**YOUR INSTRUCTIONS:**
Of the material below, the lines to be retyped are those from the line containing "black brick A1:B2" through the line containing "orange plate B1:C1 level 2 -> none", inclusive; reproduce them exactly.
*** Opening EXERCISE DATA ***
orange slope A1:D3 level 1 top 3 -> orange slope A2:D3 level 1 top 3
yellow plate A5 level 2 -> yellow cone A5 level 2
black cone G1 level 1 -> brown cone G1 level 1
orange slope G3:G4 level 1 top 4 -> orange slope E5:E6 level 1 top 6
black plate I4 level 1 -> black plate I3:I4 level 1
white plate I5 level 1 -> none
*** Closing EXERCISE DATA ***
*** Opening EXERCISE DATA ***
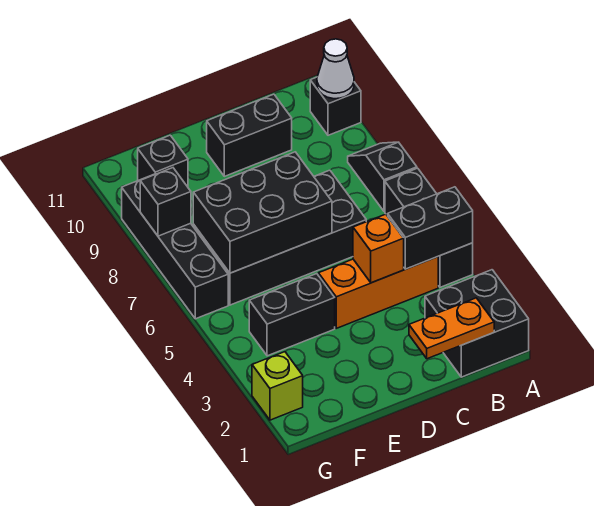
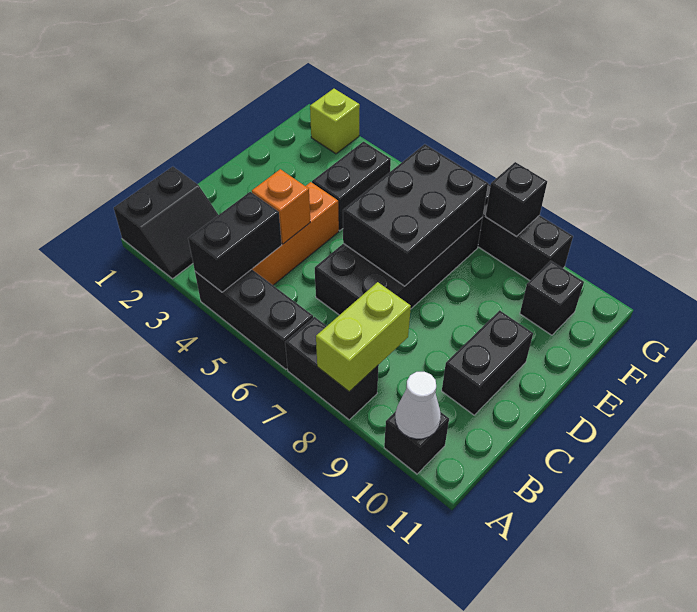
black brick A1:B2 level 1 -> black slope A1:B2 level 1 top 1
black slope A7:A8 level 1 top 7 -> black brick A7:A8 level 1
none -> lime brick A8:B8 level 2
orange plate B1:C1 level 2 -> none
*** Closing EXERCISE DATA ***
*** Opening EXERCISE DATA ***
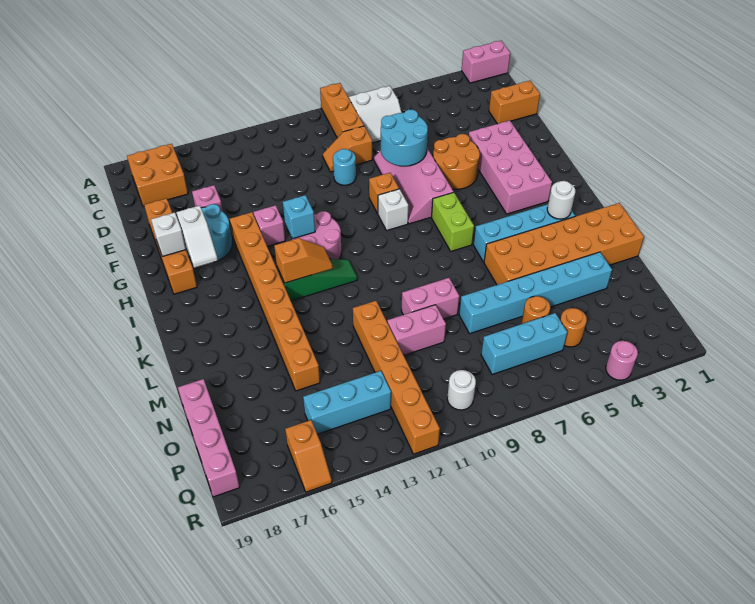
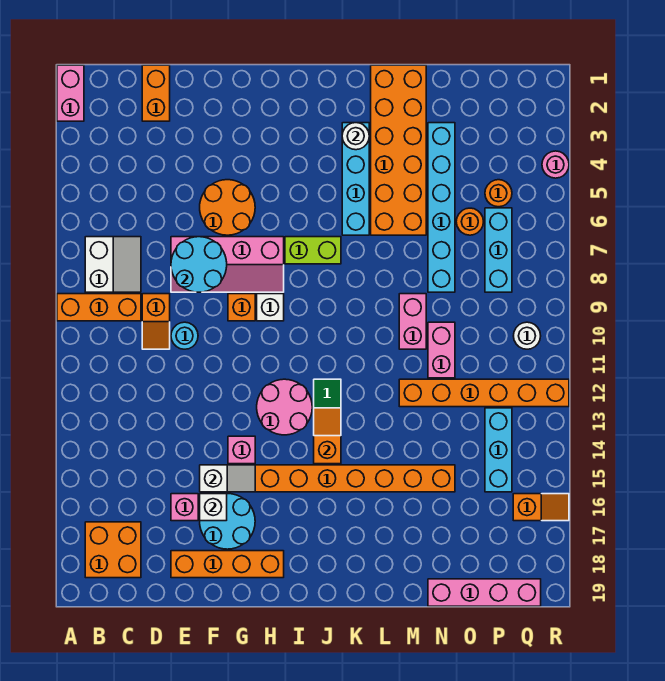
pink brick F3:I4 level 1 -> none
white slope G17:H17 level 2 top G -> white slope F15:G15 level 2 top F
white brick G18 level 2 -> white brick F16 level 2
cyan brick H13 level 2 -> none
*** Closing EXERCISE DATA ***
**TASK RESULT:**
black brick A1:B2 level 1 -> black slope A1:B2 level 1 top 1
black slope A7:A8 level 1 top 7 -> black brick A7:A8 level 1
none -> lime brick A8:B8 level 2
orange plate B1:C1 level 2 -> none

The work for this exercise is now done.